BEGIN Available records
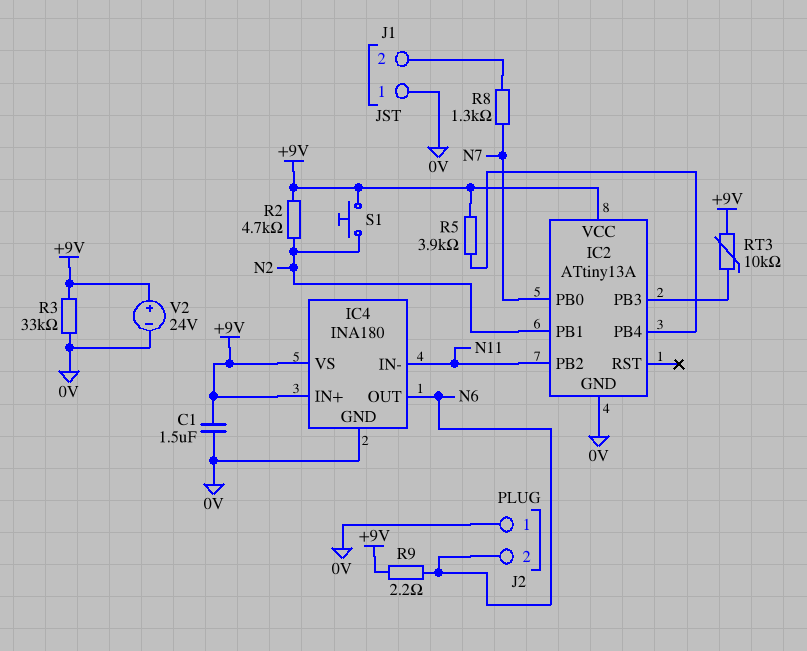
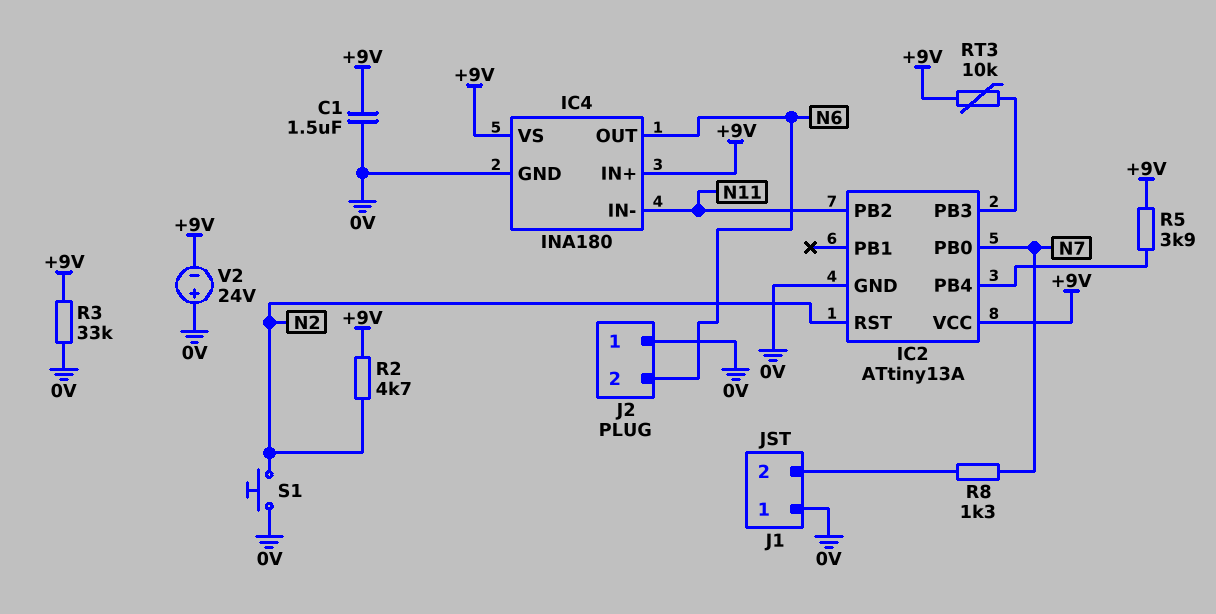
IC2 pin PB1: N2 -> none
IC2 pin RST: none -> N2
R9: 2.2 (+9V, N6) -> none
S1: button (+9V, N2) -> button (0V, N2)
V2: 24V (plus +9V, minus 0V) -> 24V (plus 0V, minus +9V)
END Available records
BEGIN Available records
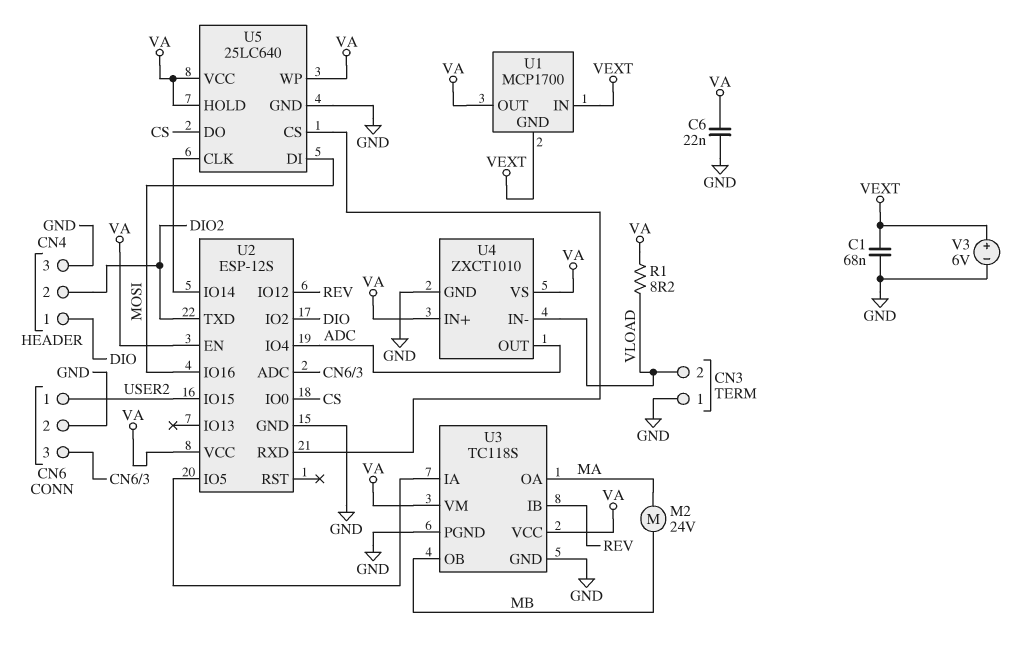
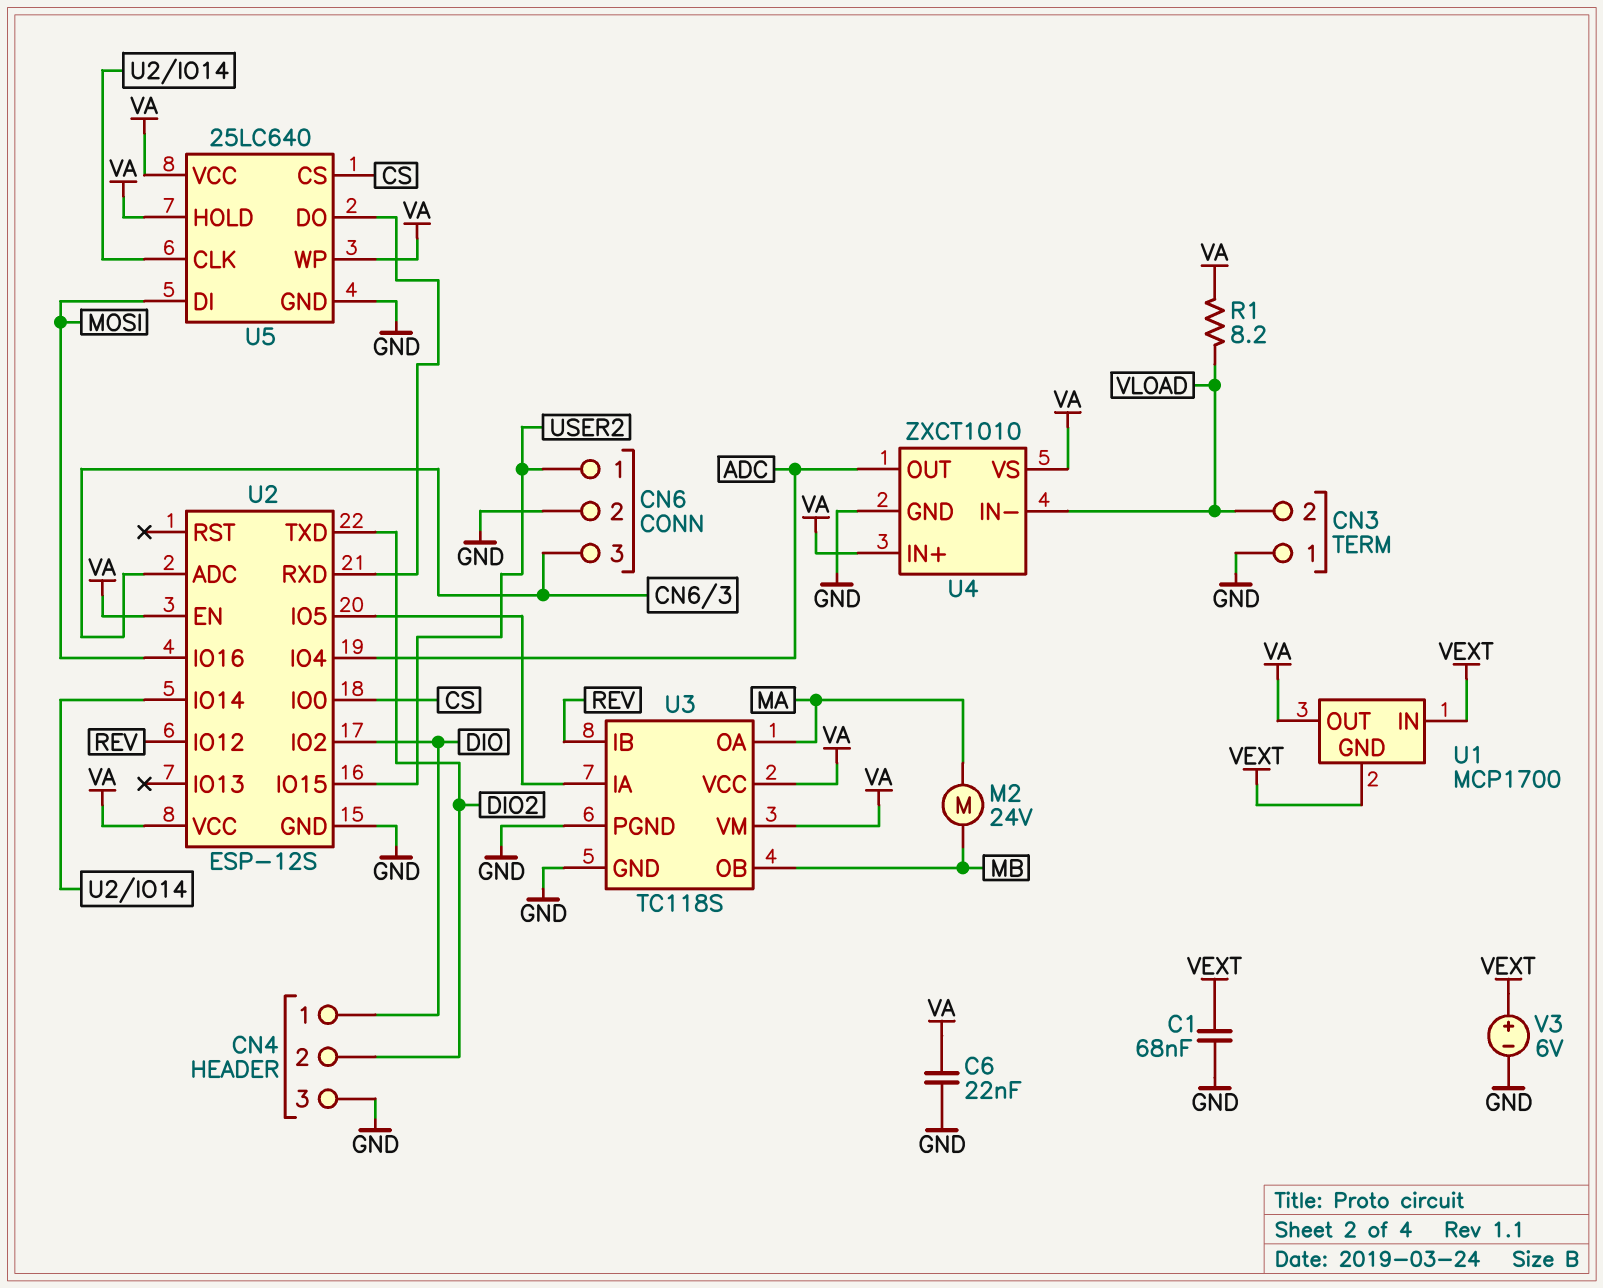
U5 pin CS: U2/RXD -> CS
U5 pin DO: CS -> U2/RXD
END Available records
| Exercise aim |
In the data above, start at the line that has "R9: 2.2 (+9V, N6) -> none", stop after the line that has "V2: 24V (plus", and print every line in between exactly as it stands.

| Reply to the exercise |
R9: 2.2 (+9V, N6) -> none
S1: button (+9V, N2) -> button (0V, N2)
V2: 24V (plus +9V, minus 0V) -> 24V (plus 0V, minus +9V)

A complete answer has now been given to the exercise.